Each entry needs to be repeated exactly, with nothing added or removed.
________________________________________
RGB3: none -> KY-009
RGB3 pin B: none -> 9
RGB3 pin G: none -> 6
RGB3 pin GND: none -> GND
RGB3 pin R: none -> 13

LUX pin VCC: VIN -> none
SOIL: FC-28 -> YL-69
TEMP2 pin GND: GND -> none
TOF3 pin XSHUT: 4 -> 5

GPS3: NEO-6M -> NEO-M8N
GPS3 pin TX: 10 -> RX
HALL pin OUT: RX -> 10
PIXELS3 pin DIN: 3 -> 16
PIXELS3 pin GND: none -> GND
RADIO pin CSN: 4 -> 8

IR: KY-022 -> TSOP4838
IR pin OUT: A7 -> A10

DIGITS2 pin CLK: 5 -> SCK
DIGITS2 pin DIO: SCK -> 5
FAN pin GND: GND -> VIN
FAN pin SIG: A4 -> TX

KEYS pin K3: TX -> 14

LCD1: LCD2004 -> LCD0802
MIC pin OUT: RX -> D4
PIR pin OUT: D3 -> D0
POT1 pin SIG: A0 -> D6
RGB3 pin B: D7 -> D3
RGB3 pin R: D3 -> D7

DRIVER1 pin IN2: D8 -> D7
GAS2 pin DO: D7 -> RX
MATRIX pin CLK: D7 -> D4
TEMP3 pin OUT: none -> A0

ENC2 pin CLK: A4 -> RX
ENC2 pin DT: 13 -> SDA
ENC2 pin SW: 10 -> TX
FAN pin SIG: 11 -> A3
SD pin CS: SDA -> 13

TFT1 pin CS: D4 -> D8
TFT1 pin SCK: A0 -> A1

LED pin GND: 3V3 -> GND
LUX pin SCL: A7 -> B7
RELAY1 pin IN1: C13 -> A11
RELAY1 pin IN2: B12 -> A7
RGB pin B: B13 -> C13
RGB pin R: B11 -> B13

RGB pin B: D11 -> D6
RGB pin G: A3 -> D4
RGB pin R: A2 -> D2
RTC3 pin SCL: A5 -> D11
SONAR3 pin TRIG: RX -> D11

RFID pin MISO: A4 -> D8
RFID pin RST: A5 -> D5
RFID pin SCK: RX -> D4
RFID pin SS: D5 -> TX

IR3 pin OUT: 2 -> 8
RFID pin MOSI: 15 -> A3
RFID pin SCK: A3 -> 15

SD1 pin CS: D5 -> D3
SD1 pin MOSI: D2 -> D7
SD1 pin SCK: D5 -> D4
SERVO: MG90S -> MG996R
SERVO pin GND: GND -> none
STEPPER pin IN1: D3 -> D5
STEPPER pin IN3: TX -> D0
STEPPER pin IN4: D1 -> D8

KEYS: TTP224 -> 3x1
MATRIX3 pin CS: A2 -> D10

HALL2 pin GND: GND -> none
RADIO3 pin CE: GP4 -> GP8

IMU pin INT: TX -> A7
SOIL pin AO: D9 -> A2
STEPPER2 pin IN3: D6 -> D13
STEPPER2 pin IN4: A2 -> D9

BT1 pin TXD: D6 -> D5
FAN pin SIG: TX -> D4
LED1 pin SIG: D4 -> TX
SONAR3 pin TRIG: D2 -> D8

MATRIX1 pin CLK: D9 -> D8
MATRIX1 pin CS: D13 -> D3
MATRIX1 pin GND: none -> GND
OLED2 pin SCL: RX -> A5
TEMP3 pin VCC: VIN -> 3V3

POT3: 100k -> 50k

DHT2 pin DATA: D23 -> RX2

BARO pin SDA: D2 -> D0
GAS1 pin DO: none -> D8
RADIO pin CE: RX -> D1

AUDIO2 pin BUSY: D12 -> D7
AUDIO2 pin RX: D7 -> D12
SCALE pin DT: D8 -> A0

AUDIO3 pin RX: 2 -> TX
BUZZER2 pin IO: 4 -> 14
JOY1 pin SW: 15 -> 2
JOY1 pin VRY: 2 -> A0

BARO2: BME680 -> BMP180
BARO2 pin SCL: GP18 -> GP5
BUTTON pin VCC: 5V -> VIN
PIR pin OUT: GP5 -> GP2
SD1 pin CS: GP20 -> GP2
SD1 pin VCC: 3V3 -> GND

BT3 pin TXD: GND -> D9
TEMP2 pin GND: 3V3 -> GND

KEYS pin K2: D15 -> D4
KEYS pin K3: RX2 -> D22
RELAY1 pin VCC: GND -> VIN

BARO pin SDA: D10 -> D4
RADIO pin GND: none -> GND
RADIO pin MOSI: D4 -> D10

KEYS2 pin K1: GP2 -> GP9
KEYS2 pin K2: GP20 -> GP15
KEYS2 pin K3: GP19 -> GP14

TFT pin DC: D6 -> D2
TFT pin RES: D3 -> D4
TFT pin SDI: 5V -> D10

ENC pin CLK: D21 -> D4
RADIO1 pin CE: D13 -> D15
________________________________________
## RESPONSE TO THE EXERCISE
RGB3: none -> KY-009
RGB3 pin B: none -> 9
RGB3 pin G: none -> 6
RGB3 pin GND: none -> GND
RGB3 pin R: none -> 13

LUX pin VCC: VIN -> none
SOIL: FC-28 -> YL-69
TEMP2 pin GND: GND -> none
TOF3 pin XSHUT: 4 -> 5

GPS3: NEO-6M -> NEO-M8N
GPS3 pin TX: 10 -> RX
HALL pin OUT: RX -> 10
PIXELS3 pin DIN: 3 -> 16
PIXELS3 pin GND: none -> GND
RADIO pin CSN: 4 -> 8

IR: KY-022 -> TSOP4838
IR pin OUT: A7 -> A10

DIGITS2 pin CLK: 5 -> SCK
DIGITS2 pin DIO: SCK -> 5
FAN pin GND: GND -> VIN
FAN pin SIG: A4 -> TX

KEYS pin K3: TX -> 14

LCD1: LCD2004 -> LCD0802
MIC pin OUT: RX -> D4
PIR pin OUT: D3 -> D0
POT1 pin SIG: A0 -> D6
RGB3 pin B: D7 -> D3
RGB3 pin R: D3 -> D7

DRIVER1 pin IN2: D8 -> D7
GAS2 pin DO: D7 -> RX
MATRIX pin CLK: D7 -> D4
TEMP3 pin OUT: none -> A0

ENC2 pin CLK: A4 -> RX
ENC2 pin DT: 13 -> SDA
ENC2 pin SW: 10 -> TX
FAN pin SIG: 11 -> A3
SD pin CS: SDA -> 13

TFT1 pin CS: D4 -> D8
TFT1 pin SCK: A0 -> A1

LED pin GND: 3V3 -> GND
LUX pin SCL: A7 -> B7
RELAY1 pin IN1: C13 -> A11
RELAY1 pin IN2: B12 -> A7
RGB pin B: B13 -> C13
RGB pin R: B11 -> B13

RGB pin B: D11 -> D6
RGB pin G: A3 -> D4
RGB pin R: A2 -> D2
RTC3 pin SCL: A5 -> D11
SONAR3 pin TRIG: RX -> D11

RFID pin MISO: A4 -> D8
RFID pin RST: A5 -> D5
RFID pin SCK: RX -> D4
RFID pin SS: D5 -> TX

IR3 pin OUT: 2 -> 8
RFID pin MOSI: 15 -> A3
RFID pin SCK: A3 -> 15

SD1 pin CS: D5 -> D3
SD1 pin MOSI: D2 -> D7
SD1 pin SCK: D5 -> D4
SERVO: MG90S -> MG996R
SERVO pin GND: GND -> none
STEPPER pin IN1: D3 -> D5
STEPPER pin IN3: TX -> D0
STEPPER pin IN4: D1 -> D8

KEYS: TTP224 -> 3x1
MATRIX3 pin CS: A2 -> D10

HALL2 pin GND: GND -> none
RADIO3 pin CE: GP4 -> GP8

IMU pin INT: TX -> A7
SOIL pin AO: D9 -> A2
STEPPER2 pin IN3: D6 -> D13
STEPPER2 pin IN4: A2 -> D9

BT1 pin TXD: D6 -> D5
FAN pin SIG: TX -> D4
LED1 pin SIG: D4 -> TX
SONAR3 pin TRIG: D2 -> D8

MATRIX1 pin CLK: D9 -> D8
MATRIX1 pin CS: D13 -> D3
MATRIX1 pin GND: none -> GND
OLED2 pin SCL: RX -> A5
TEMP3 pin VCC: VIN -> 3V3

POT3: 100k -> 50k

DHT2 pin DATA: D23 -> RX2

BARO pin SDA: D2 -> D0
GAS1 pin DO: none -> D8
RADIO pin CE: RX -> D1

AUDIO2 pin BUSY: D12 -> D7
AUDIO2 pin RX: D7 -> D12
SCALE pin DT: D8 -> A0

AUDIO3 pin RX: 2 -> TX
BUZZER2 pin IO: 4 -> 14
JOY1 pin SW: 15 -> 2
JOY1 pin VRY: 2 -> A0

BARO2: BME680 -> BMP180
BARO2 pin SCL: GP18 -> GP5
BUTTON pin VCC: 5V -> VIN
PIR pin OUT: GP5 -> GP2
SD1 pin CS: GP20 -> GP2
SD1 pin VCC: 3V3 -> GND

BT3 pin TXD: GND -> D9
TEMP2 pin GND: 3V3 -> GND

KEYS pin K2: D15 -> D4
KEYS pin K3: RX2 -> D22
RELAY1 pin VCC: GND -> VIN

BARO pin SDA: D10 -> D4
RADIO pin GND: none -> GND
RADIO pin MOSI: D4 -> D10

KEYS2 pin K1: GP2 -> GP9
KEYS2 pin K2: GP20 -> GP15
KEYS2 pin K3: GP19 -> GP14

TFT pin DC: D6 -> D2
TFT pin RES: D3 -> D4
TFT pin SDI: 5V -> D10

ENC pin CLK: D21 -> D4
RADIO1 pin CE: D13 -> D15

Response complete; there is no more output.